**What the task requires**
The lines from the one containing "purple watering can: 1 -> 0" through the final line of the data below must be written out exactly, both included, and nothing more.

Object correspondence data
↓
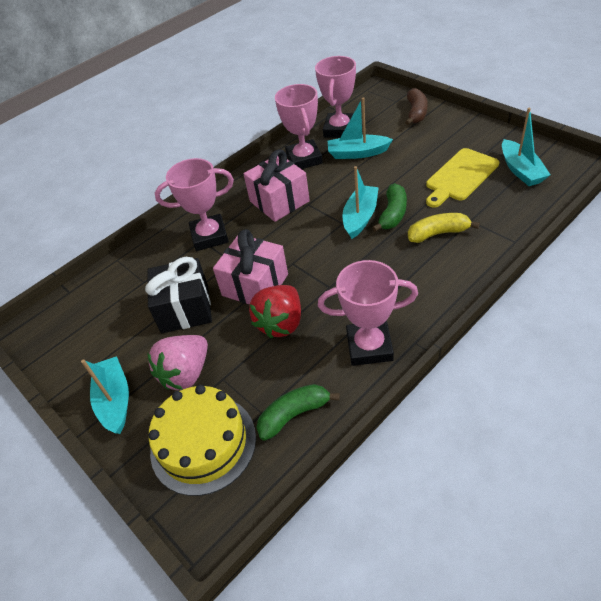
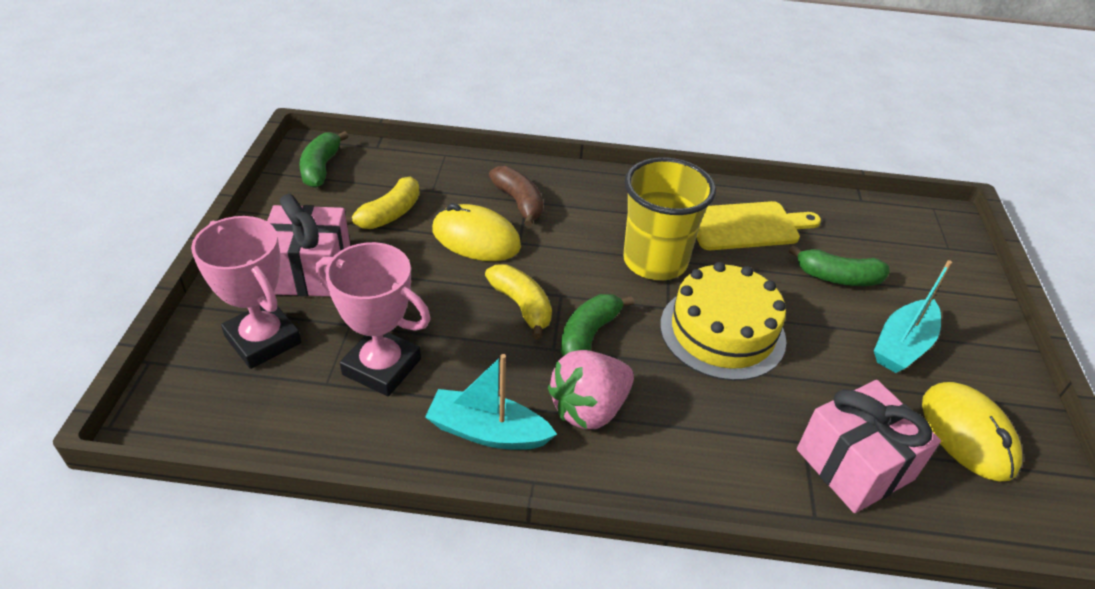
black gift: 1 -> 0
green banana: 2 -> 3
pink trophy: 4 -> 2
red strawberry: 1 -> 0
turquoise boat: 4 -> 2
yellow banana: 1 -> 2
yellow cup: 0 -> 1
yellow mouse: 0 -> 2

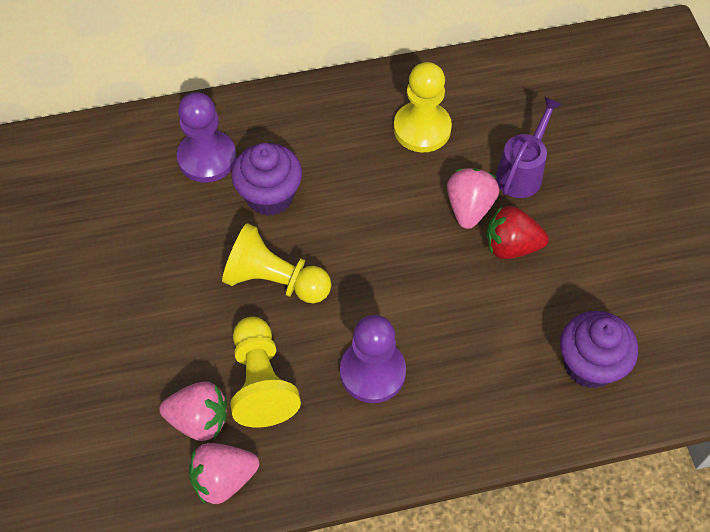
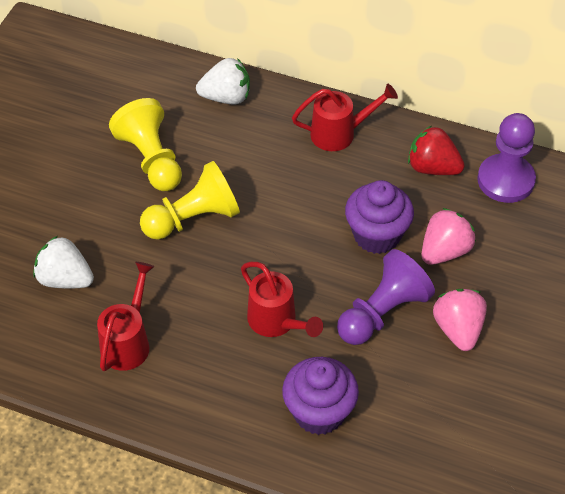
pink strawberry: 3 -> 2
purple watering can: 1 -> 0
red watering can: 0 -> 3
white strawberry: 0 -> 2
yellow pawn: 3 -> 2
↑
**Answer below**
purple watering can: 1 -> 0
red watering can: 0 -> 3
white strawberry: 0 -> 2
yellow pawn: 3 -> 2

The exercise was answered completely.